_Exercise details_
The output should be limited to the line holding "C4: 470nF (GND, VP) -> 2.2nF (GND, VP)" and the lines after it through the end of the entries, each restated exactly.

● ● ● ● ●

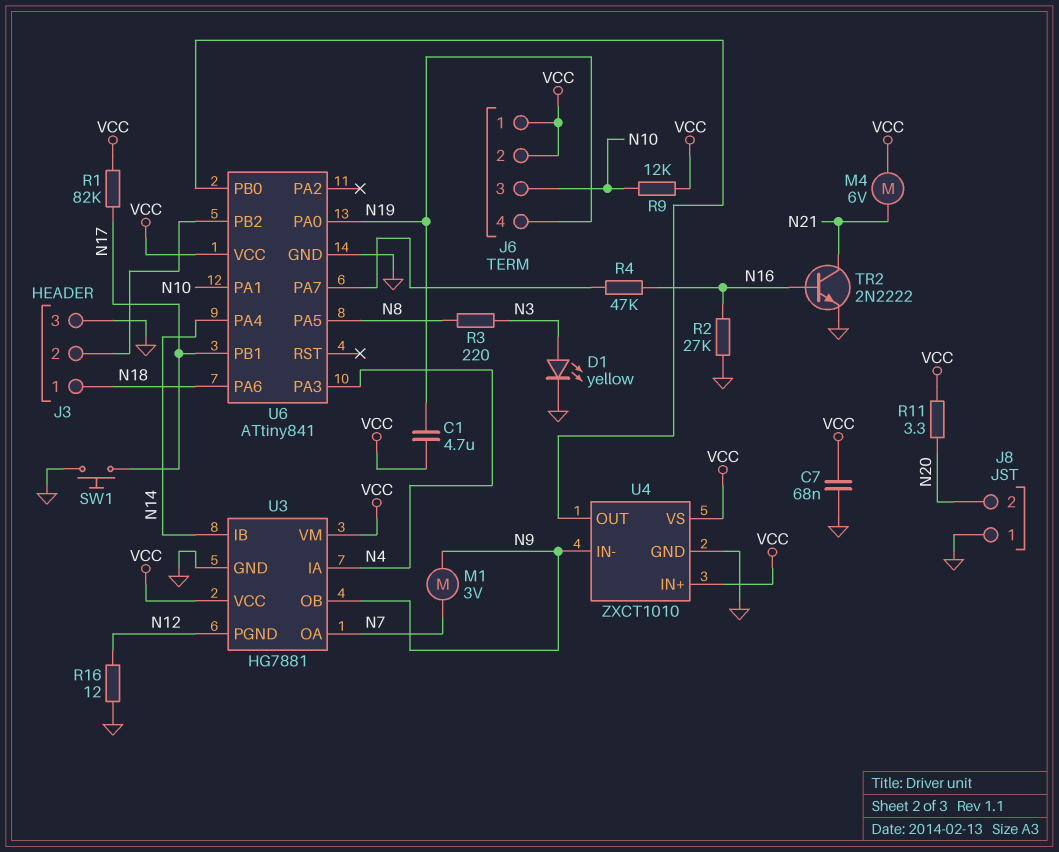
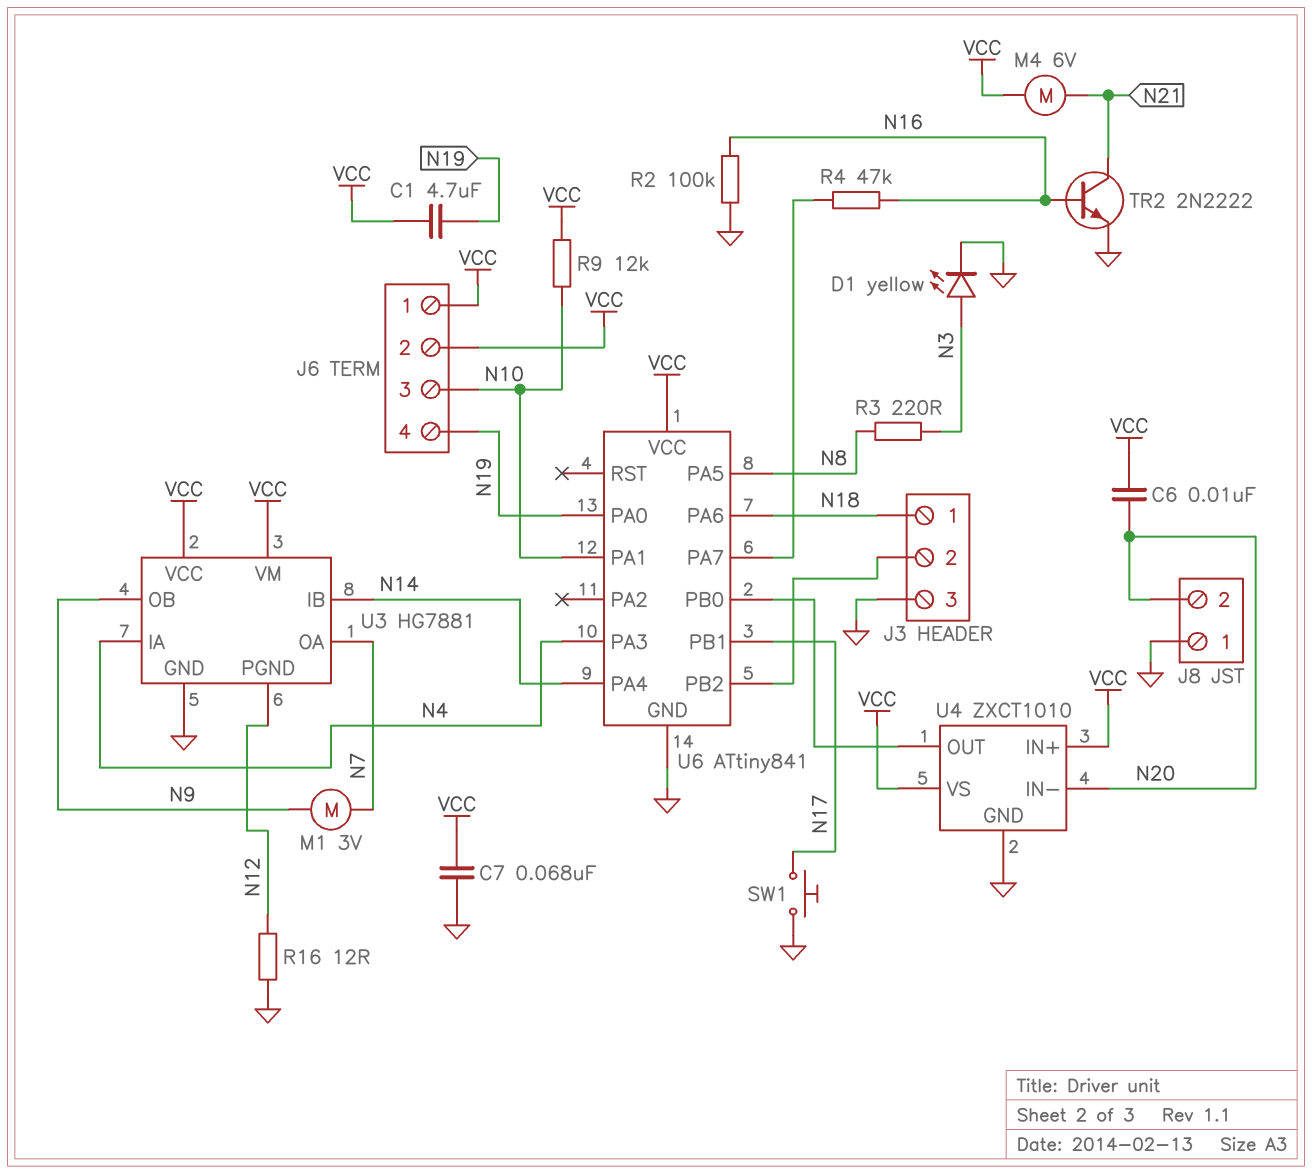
C6: none -> 10nF (N20, VCC)
R1: 82k (N17, VCC) -> none
R2: 27k (GND, N16) -> 100k (GND, N16)
R11: 3.3 (N20, VCC) -> none
U4 pin IN-: N9 -> N20

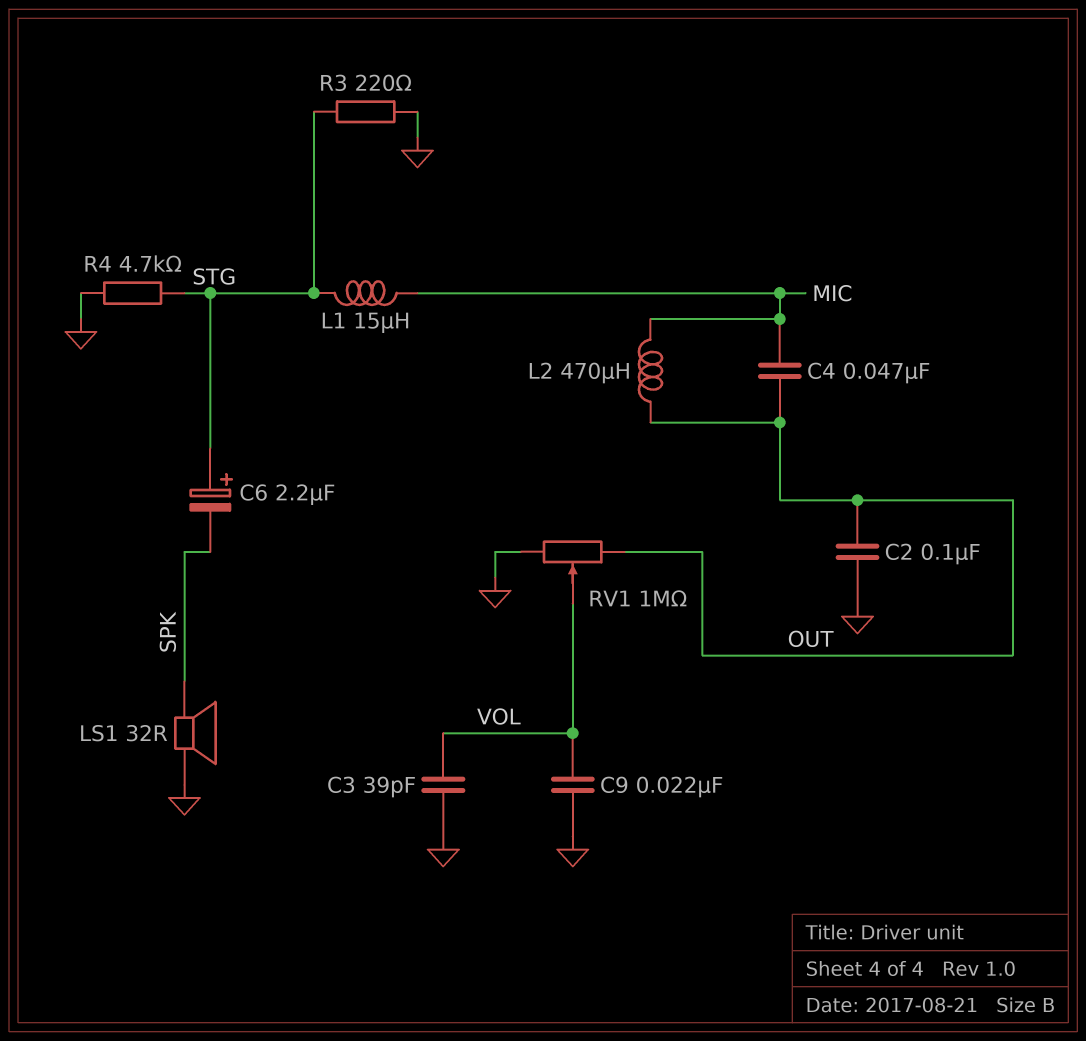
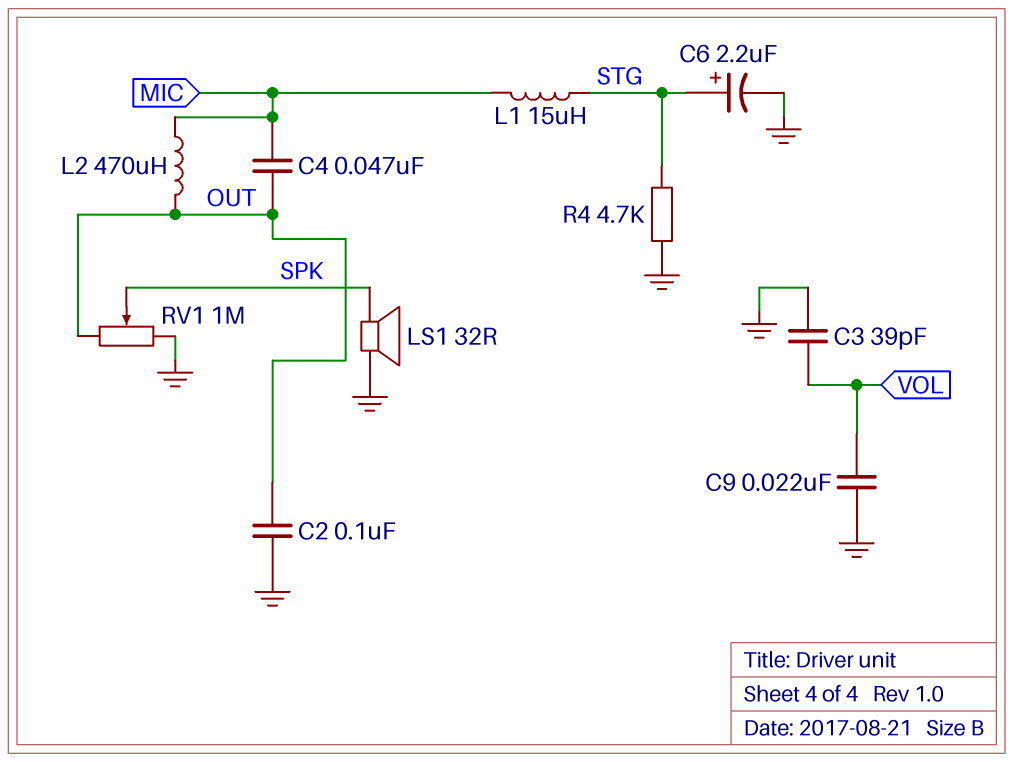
C6: 2.2uF (plus STG, minus SPK) -> 2.2uF (plus STG, minus GND)
R3: 220 (GND, STG) -> none
RV1: 1M (GND, OUT, wiper VOL) -> 1M (GND, OUT, wiper SPK)

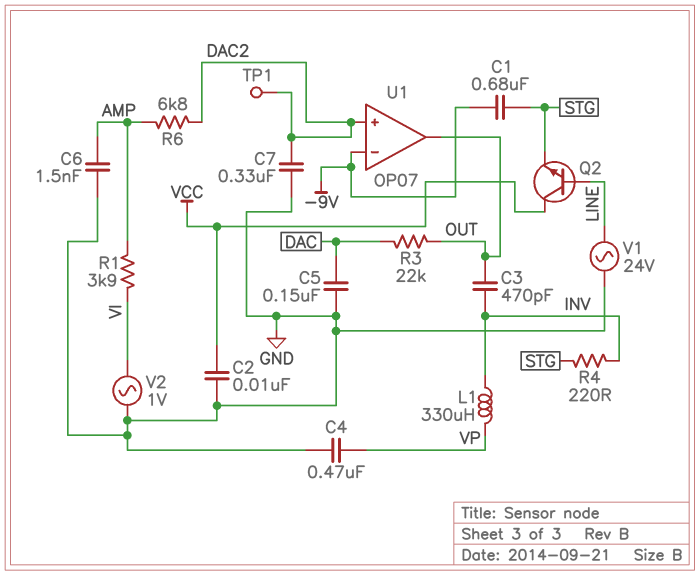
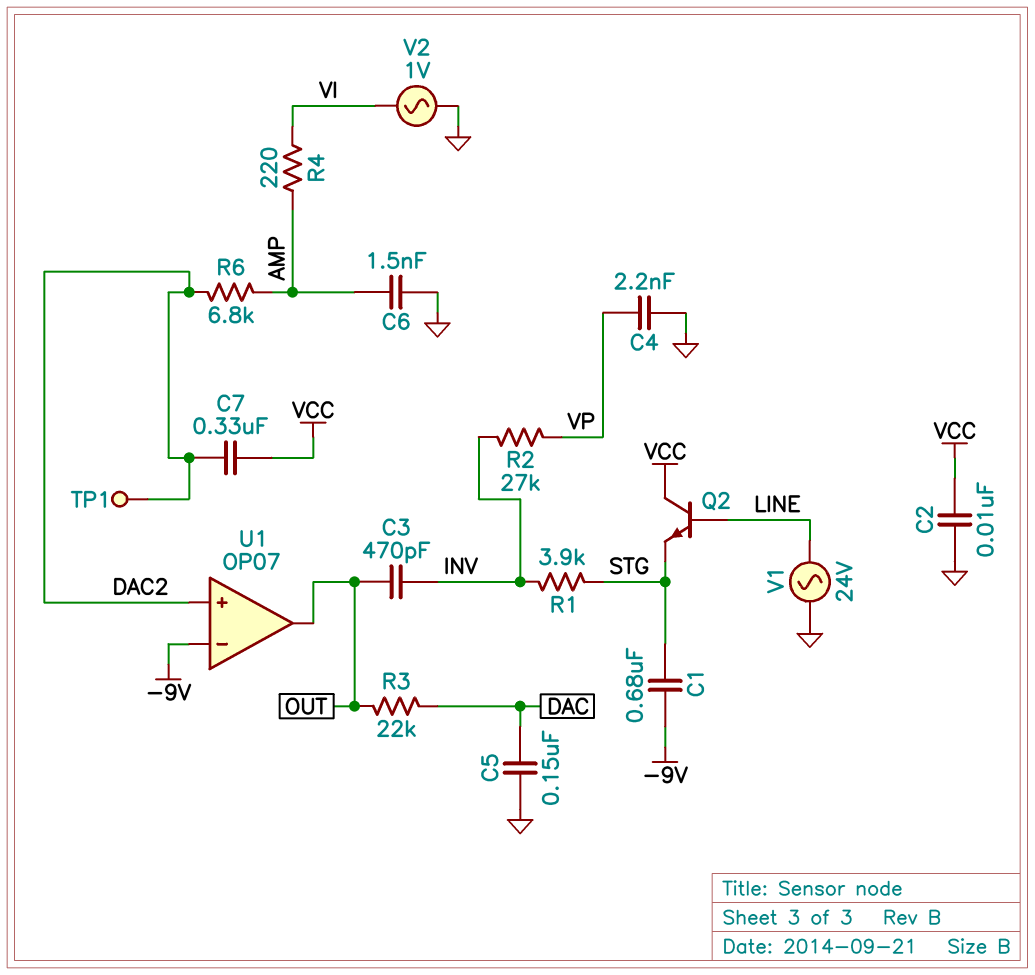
C4: 470nF (GND, VP) -> 2.2nF (GND, VP)
C7: 330nF (DAC2, GND) -> 330nF (DAC2, VCC)
L1: 330uH (INV, VP) -> none
R1: 3.9k (AMP, VI) -> 3.9k (INV, STG)
R2: none -> 27k (INV, VP)
R4: 220 (INV, STG) -> 220 (AMP, VI)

● ● ● ● ●

_Solved exercise_
C4: 470nF (GND, VP) -> 2.2nF (GND, VP)
C7: 330nF (DAC2, GND) -> 330nF (DAC2, VCC)
L1: 330uH (INV, VP) -> none
R1: 3.9k (AMP, VI) -> 3.9k (INV, STG)
R2: none -> 27k (INV, VP)
R4: 220 (INV, STG) -> 220 (AMP, VI)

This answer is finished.